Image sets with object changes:
::::::
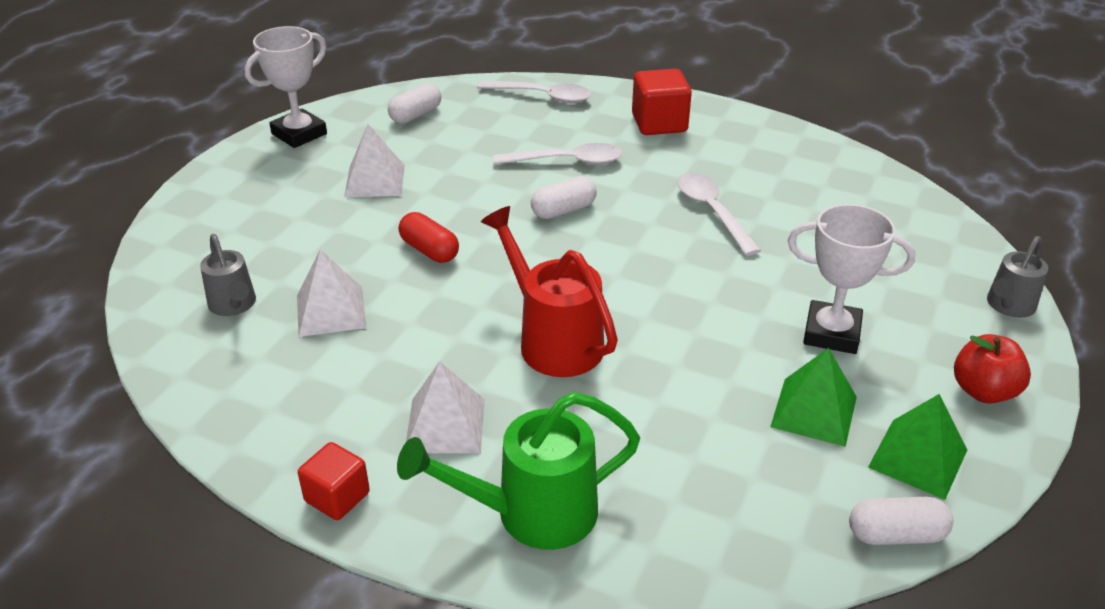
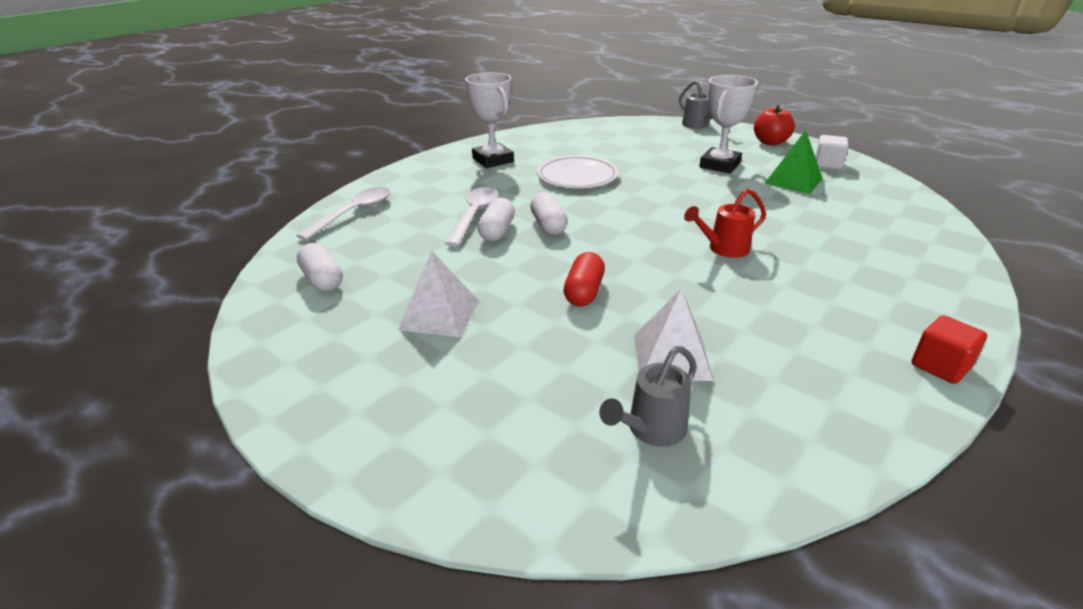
camera: 75 degrees left, 5 degrees down
(234, 305) = (651, 430): grey watering can -> grey watering can turned 150 degrees clockwise
(299, 134) = (287, 365): white trophy -> white trophy (493, 160)
(429, 250) = (584, 292): red capsule -> red capsule turned 45 degrees counterclockwise
(445, 425) = (834, 305): white pyramid -> none
(531, 514) = (920, 278): green watering can -> none
(553, 340) = (723, 249): red watering can -> red watering can, size x0.60
(659, 123) = (443, 176): red cube -> none
(712, 212) = (577, 176): white spoon -> white plate
(896, 535) = (889, 179): white capsule -> white capsule (497, 231)
(917, 458) = (827, 164): green pyramid -> white cube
::::::
EXERCISE DIRECTIONS: Where a picture appears, omit it; otherwise reproduce each line above from the first to the one with "(712, 212) = (577, 176): white", inclusive.

ANSWER FOR THIS EXERCISE:
camera: 75 degrees left, 5 degrees down
(234, 305) = (651, 430): grey watering can -> grey watering can turned 150 degrees clockwise
(299, 134) = (287, 365): white trophy -> white trophy (493, 160)
(429, 250) = (584, 292): red capsule -> red capsule turned 45 degrees counterclockwise
(445, 425) = (834, 305): white pyramid -> none
(531, 514) = (920, 278): green watering can -> none
(553, 340) = (723, 249): red watering can -> red watering can, size x0.60
(659, 123) = (443, 176): red cube -> none
(712, 212) = (577, 176): white spoon -> white plate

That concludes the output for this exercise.